Records to use:
***

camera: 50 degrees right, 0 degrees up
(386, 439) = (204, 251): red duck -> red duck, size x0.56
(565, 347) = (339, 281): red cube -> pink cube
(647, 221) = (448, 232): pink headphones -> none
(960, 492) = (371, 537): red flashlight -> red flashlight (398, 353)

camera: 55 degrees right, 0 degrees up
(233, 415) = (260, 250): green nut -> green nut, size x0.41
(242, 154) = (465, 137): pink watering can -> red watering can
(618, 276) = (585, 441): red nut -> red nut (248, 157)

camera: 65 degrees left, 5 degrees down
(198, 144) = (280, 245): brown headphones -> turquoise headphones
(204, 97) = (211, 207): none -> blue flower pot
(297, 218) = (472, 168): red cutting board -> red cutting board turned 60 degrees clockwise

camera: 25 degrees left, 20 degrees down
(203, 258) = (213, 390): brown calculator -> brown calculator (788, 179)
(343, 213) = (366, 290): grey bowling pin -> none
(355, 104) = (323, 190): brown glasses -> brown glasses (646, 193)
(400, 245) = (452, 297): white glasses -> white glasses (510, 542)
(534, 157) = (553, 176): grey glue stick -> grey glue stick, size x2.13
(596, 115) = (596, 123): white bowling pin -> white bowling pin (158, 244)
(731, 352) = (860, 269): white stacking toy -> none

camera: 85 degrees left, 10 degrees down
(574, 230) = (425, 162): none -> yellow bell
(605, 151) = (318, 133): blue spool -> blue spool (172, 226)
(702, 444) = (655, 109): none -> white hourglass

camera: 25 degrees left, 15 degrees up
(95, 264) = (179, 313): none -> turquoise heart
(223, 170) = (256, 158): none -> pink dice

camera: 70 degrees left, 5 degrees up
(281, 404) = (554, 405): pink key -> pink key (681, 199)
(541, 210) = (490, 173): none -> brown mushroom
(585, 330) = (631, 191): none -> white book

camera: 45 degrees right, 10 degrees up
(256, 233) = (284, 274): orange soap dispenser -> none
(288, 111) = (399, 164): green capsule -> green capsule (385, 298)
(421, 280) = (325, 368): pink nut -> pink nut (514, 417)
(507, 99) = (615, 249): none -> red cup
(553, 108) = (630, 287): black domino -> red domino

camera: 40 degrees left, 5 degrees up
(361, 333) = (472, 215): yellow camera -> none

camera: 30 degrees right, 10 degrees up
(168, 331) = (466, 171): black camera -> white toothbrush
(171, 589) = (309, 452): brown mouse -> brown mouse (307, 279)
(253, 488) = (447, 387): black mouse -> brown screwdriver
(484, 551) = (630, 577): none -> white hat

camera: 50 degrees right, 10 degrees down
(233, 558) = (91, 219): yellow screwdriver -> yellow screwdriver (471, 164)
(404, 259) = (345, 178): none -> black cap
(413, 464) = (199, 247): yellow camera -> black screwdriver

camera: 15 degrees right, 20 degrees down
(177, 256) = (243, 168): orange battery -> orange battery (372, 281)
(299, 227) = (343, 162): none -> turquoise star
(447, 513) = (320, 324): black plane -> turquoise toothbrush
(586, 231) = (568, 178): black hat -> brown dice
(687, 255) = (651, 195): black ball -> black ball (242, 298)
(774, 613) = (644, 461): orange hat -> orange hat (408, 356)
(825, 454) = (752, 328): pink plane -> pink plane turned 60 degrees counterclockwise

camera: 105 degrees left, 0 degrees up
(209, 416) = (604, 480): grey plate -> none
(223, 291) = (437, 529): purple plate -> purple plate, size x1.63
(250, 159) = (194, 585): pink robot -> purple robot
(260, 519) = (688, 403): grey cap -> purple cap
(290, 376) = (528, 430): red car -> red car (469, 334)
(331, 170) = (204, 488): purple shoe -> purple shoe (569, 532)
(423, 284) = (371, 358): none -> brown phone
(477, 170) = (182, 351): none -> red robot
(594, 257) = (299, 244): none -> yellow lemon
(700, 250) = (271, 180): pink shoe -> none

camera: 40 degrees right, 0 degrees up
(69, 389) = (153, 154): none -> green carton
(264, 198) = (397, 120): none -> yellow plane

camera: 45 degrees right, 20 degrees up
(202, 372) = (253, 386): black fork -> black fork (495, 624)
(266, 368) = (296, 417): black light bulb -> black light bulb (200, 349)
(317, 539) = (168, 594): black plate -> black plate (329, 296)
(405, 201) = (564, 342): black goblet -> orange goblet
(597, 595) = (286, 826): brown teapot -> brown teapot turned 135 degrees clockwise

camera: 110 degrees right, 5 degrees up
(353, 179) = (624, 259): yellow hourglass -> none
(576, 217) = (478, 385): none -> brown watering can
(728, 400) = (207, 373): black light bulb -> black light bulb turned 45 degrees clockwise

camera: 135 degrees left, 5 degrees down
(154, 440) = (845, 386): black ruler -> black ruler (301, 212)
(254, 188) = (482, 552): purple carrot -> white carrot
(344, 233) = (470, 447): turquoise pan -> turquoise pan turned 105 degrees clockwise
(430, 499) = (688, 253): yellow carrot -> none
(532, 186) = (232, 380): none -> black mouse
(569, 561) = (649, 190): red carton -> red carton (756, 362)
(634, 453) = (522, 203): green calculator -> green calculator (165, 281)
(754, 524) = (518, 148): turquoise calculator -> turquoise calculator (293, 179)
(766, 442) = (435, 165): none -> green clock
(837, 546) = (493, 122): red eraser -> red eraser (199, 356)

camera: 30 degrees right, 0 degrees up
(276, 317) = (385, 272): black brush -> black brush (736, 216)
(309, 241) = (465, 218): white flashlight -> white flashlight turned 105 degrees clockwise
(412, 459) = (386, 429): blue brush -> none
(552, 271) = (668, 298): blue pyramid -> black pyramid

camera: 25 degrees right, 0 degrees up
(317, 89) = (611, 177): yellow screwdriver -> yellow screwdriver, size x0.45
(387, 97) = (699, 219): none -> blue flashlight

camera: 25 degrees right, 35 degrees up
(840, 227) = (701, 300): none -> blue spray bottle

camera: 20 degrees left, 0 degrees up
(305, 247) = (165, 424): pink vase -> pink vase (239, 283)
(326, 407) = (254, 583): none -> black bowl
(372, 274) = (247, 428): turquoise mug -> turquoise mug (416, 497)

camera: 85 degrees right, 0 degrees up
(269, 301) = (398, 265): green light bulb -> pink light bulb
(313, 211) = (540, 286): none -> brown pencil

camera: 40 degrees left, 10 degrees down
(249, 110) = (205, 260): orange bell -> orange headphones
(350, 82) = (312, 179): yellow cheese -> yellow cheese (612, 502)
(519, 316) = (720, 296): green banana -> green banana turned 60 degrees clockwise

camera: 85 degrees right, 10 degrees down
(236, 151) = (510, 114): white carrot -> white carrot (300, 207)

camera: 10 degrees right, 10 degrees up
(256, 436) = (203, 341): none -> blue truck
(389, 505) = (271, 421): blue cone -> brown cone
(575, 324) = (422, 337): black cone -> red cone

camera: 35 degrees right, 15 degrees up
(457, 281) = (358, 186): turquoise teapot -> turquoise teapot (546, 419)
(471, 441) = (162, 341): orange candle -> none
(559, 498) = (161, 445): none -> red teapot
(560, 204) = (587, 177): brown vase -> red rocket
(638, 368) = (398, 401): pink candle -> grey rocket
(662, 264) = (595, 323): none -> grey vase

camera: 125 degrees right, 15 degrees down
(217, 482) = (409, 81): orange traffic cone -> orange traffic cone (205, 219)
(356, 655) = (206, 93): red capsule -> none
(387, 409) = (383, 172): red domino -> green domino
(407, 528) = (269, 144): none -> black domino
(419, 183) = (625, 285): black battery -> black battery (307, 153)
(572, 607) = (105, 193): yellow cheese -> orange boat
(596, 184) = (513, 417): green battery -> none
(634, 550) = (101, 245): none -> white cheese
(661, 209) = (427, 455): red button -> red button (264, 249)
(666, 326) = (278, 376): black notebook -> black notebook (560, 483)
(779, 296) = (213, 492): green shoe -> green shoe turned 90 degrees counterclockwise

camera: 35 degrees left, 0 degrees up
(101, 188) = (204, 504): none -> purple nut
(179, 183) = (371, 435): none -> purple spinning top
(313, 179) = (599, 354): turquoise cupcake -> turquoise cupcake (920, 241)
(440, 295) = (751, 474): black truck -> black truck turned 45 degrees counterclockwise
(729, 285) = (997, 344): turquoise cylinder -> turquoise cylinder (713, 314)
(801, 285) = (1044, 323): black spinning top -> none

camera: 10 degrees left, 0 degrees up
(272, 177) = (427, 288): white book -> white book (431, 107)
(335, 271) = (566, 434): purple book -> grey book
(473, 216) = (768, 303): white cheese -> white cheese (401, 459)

***

What to work on:
Scan the data above and copy each line containing the word "headphones".

Task output:
(647, 221) = (448, 232): pink headphones -> none
(198, 144) = (280, 245): brown headphones -> turquoise headphones
(249, 110) = (205, 260): orange bell -> orange headphones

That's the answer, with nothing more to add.